━━━ Available data ━━━

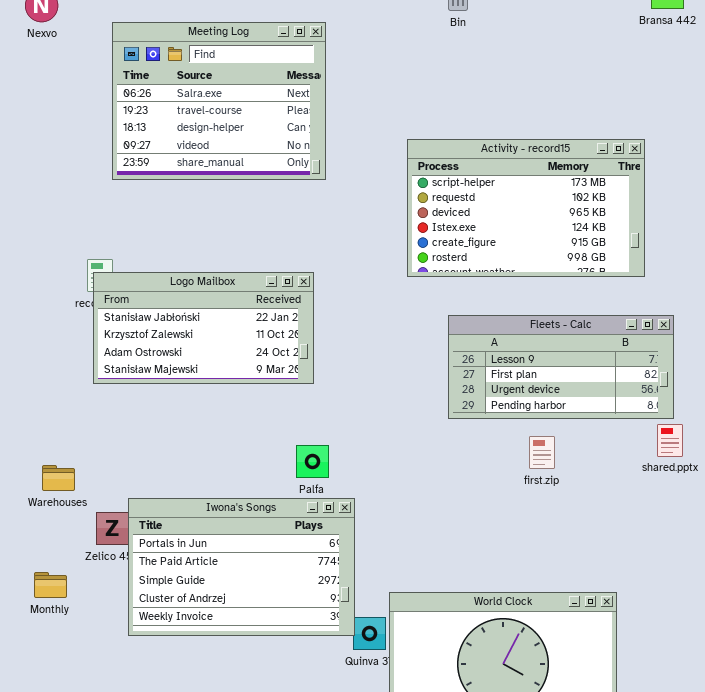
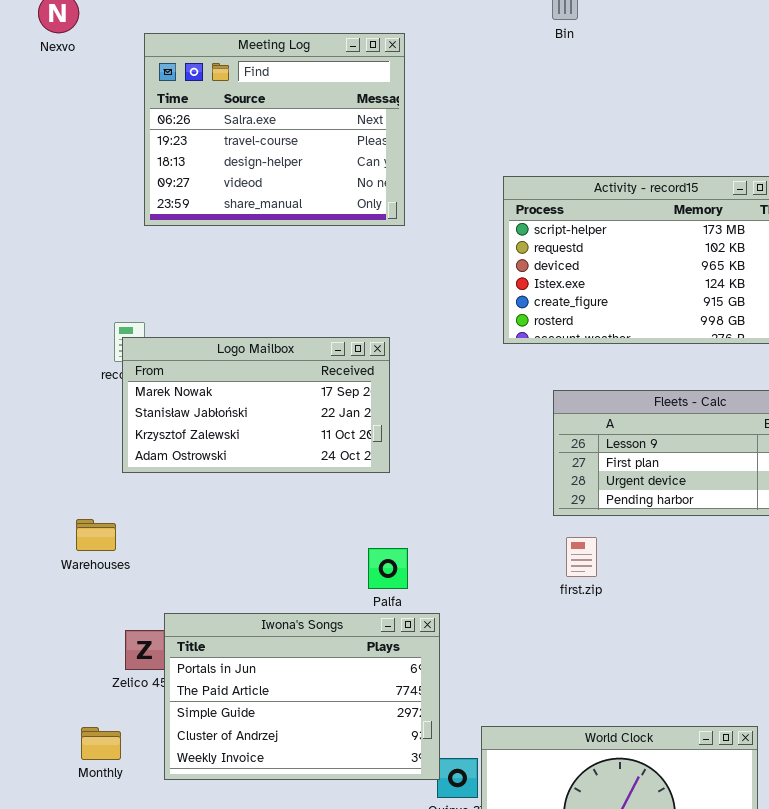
Logo Mailbox: [93,272,314,384] -> [122,337,390,473], scrolled up 1 row
first.zip: [529,436,555,469] -> [566,537,597,577], moved
Warehouses: [42,465,75,491] -> [76,519,116,551], moved
Monthly: [34,572,67,598] -> [81,727,121,760], moved

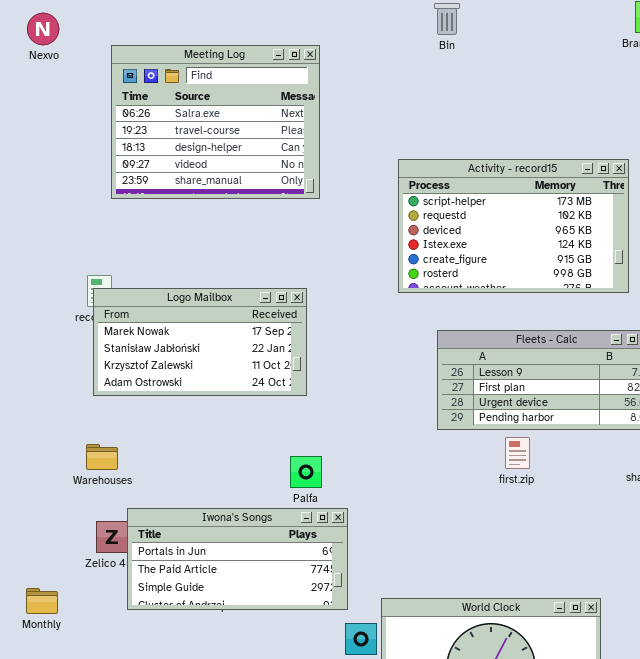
Warehouses: [76,519,116,551] -> [86,444,118,470], moved
first.zip: [566,537,597,577] -> [505,437,530,469], moved
Iwona's Songs: [164,613,440,780] -> [127,508,348,610], resized
Monthly: [81,727,121,760] -> [26,588,58,614], moved

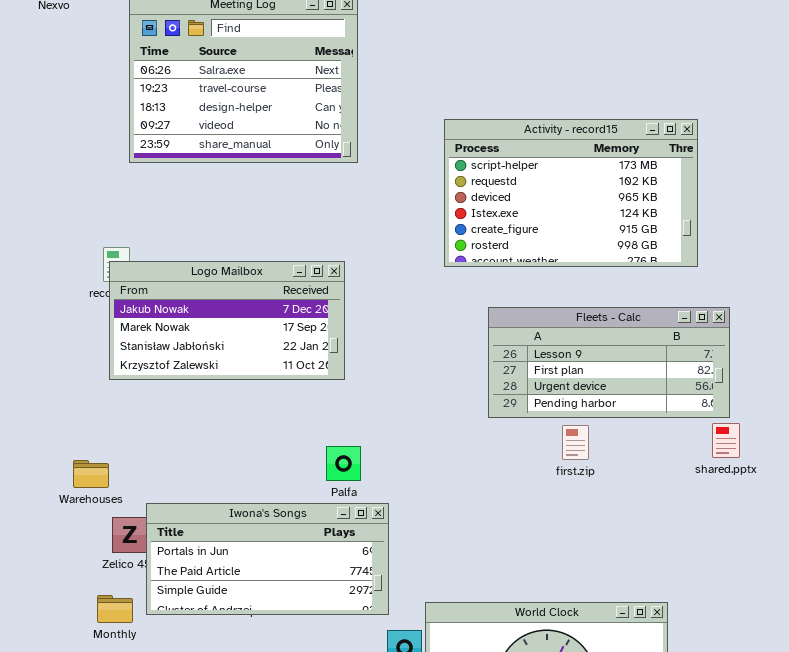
Logo Mailbox: [93,288,307,396] -> [109,261,345,380], scrolled up 1 row
Warehouses: [86,444,118,470] -> [73,460,109,488], moved
Monthly: [26,588,58,614] -> [97,595,133,623], moved

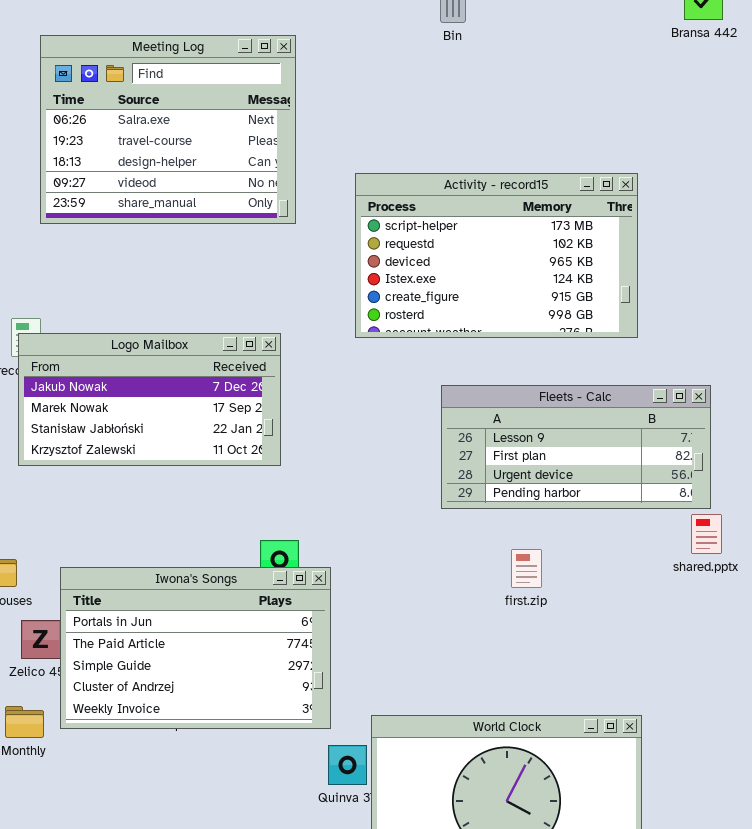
Activity - record15: [444,119,698,267] -> [355,173,638,338], moved
first.zip: [562,425,589,460] -> [511,549,542,588], moved
Iwona's Songs: [146,503,389,615] -> [60,567,331,729], resized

━━━

▶ The problem
Search the material for the string "Iwona" and return each line that has it.

▶ Task solution
Iwona's Songs: [164,613,440,780] -> [127,508,348,610], resized
Iwona's Songs: [146,503,389,615] -> [60,567,331,729], resized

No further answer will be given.